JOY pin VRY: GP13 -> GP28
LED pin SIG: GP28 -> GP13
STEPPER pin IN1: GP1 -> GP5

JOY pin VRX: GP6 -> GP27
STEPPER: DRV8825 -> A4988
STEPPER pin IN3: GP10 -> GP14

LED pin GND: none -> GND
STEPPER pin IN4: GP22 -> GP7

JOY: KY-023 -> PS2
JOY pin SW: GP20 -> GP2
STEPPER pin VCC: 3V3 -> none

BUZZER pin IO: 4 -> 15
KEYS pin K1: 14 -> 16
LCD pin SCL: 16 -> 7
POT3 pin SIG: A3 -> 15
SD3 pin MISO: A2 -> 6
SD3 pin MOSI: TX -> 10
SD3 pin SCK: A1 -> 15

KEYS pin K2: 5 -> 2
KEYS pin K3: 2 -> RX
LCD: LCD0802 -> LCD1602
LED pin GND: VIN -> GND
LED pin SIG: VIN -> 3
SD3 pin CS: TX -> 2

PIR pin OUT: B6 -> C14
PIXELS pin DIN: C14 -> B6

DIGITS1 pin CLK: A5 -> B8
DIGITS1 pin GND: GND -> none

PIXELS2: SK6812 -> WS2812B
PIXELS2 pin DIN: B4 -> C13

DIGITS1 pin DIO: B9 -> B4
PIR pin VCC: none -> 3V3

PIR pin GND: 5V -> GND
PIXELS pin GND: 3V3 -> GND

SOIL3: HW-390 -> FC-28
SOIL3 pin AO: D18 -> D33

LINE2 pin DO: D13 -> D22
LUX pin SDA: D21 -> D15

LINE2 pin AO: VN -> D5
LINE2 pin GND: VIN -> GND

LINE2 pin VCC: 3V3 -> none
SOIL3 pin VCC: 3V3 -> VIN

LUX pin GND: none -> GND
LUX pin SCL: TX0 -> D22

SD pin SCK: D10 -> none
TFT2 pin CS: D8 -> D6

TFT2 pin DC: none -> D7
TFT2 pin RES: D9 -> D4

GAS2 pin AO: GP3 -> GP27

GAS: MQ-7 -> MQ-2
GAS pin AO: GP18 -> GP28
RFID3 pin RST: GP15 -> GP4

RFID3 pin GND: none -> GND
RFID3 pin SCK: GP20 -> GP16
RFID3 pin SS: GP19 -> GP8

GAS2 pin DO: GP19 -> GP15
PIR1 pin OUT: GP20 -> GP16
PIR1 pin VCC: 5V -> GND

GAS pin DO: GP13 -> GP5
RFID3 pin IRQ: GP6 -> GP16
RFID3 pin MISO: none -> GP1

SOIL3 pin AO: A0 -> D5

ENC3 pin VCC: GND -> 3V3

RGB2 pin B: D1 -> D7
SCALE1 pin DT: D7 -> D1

--

[PROBLEM STATEMENT] What is needed is every line of the records that contains the word "KEYS".

[FINAL ANSWER]
KEYS pin K1: 14 -> 16
KEYS pin K2: 5 -> 2
KEYS pin K3: 2 -> RX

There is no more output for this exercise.